--- DATASET EXTRACT Enclosed Below ---

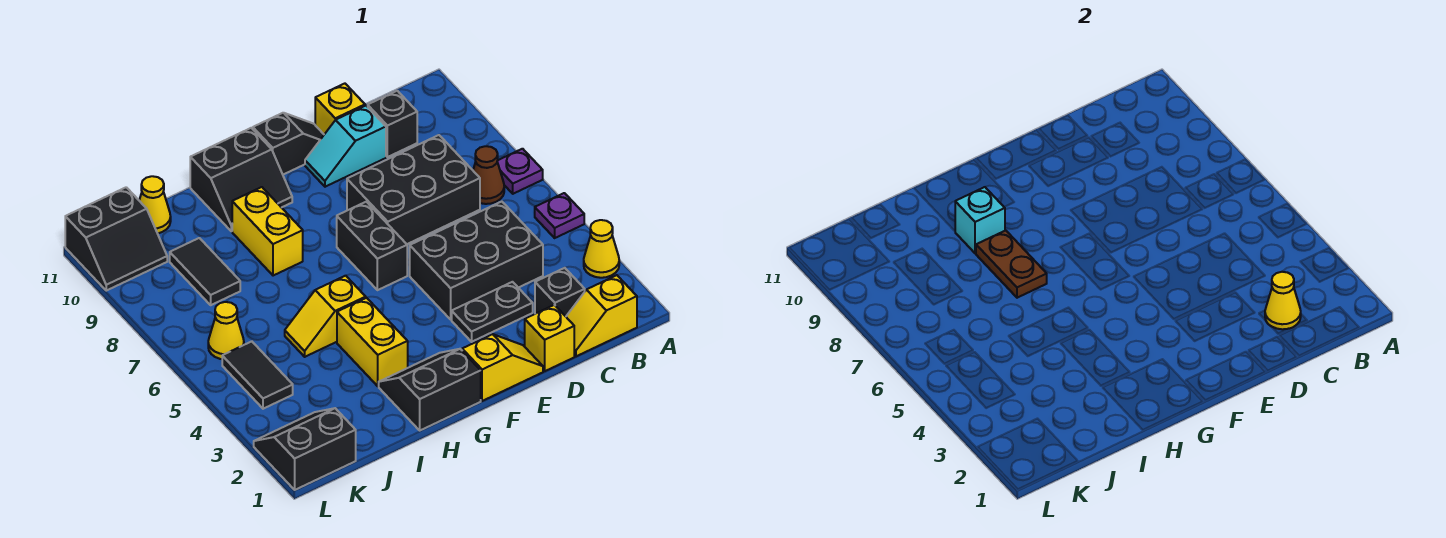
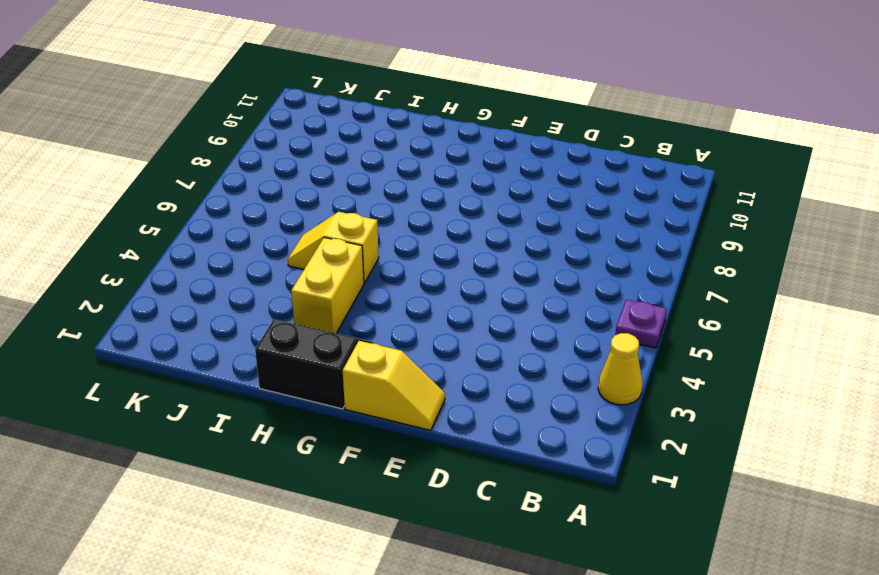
none -> purple plate A7 level 1
none -> yellow slope B1:C1 level 1 top B
none -> brown cone B7 level 1
none -> black brick C2 level 1

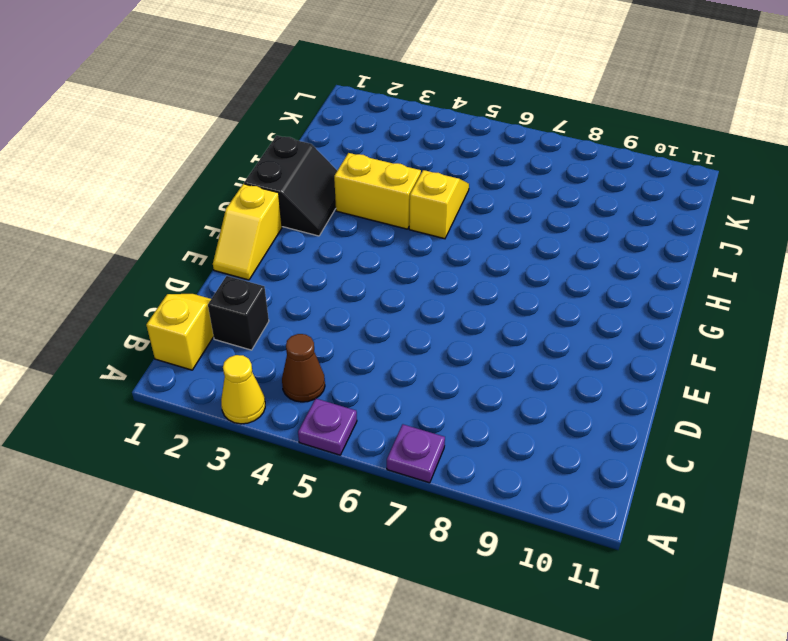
brown cone B4 level 1 -> brown cone B7 level 1
none -> black brick C4:E5 level 1
none -> black brick C7:E8 level 1
none -> black brick C10 level 1
none -> yellow brick D1 level 1

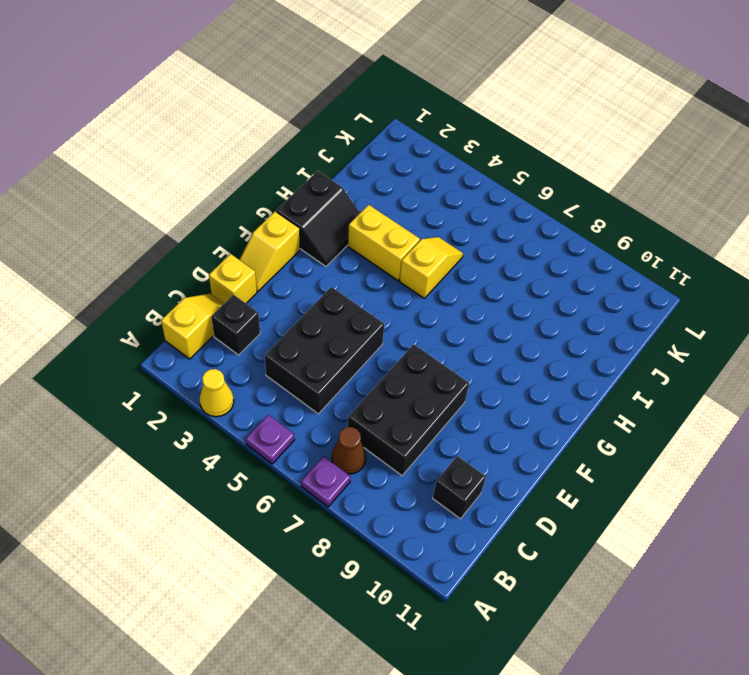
none -> black plate D3:E3 level 1
none -> cyan slope D10:E10 level 1 top D
none -> yellow brick D11 level 1
none -> black slope E11:F11 level 1 top F

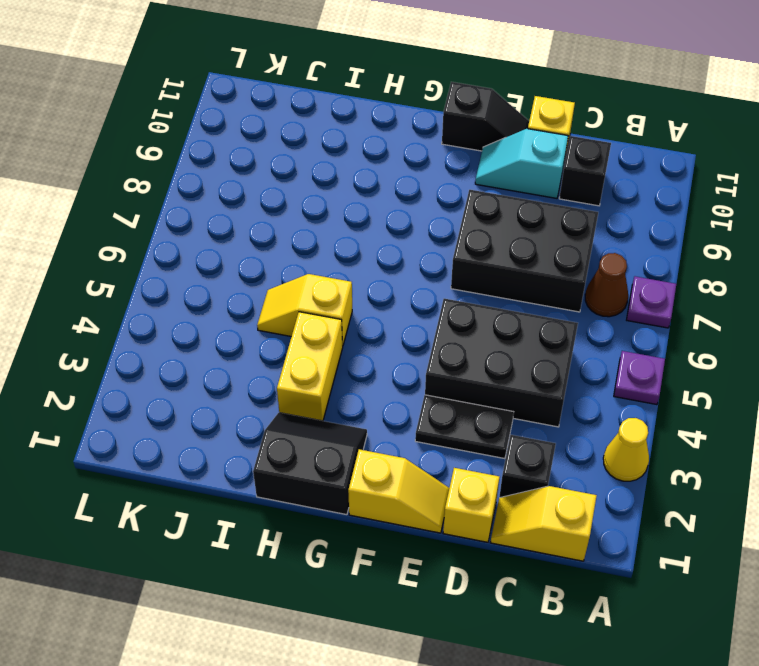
none -> black brick F6:F7 level 1
none -> black slope G10:H11 level 1 top 11
none -> yellow brick H8:H9 level 1
none -> black tile J8:J9 level 1

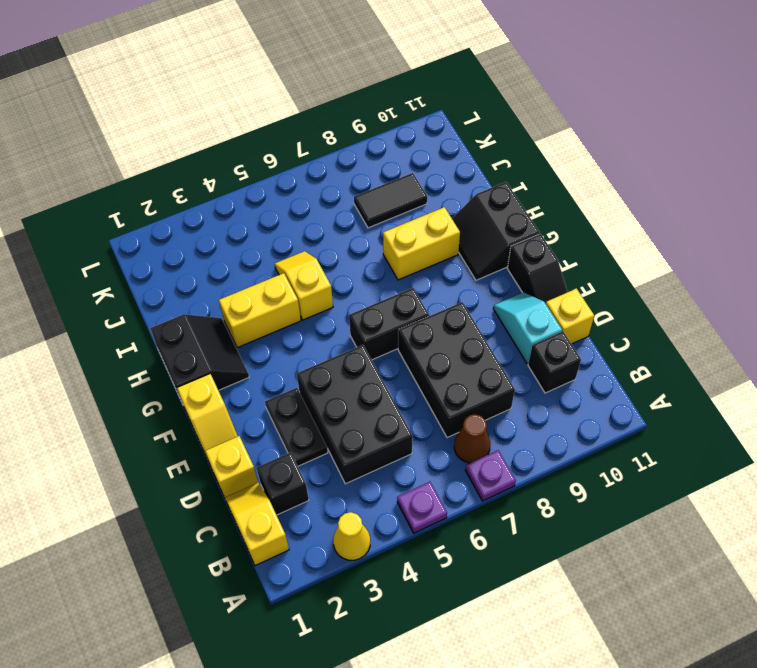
none -> yellow cone J11 level 1
none -> black slope K1:L2 level 1 top 1
none -> black tile K4:K5 level 1
none -> yellow cone K6 level 1

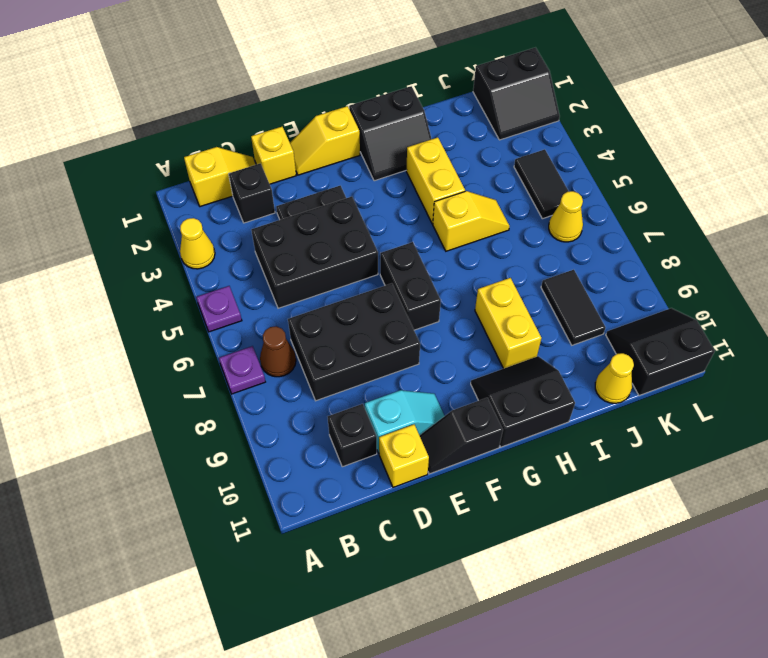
none -> yellow cone C2 level 2
none -> brown plate H7:H8 level 2
none -> cyan brick H9 level 2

--- End of Enclosed DATASET EXTRACT ---

◆ **WORK INSTRUCTIONS**
Where the string "yellow" occurs in a line of the listing, copy the line.

◆ **EXERCISE RESPONSE**
none -> yellow slope B1:C1 level 1 top B
none -> yellow brick D1 level 1
none -> yellow brick D11 level 1
none -> yellow brick H8:H9 level 1
none -> yellow cone J11 level 1
none -> yellow cone K6 level 1
none -> yellow cone C2 level 2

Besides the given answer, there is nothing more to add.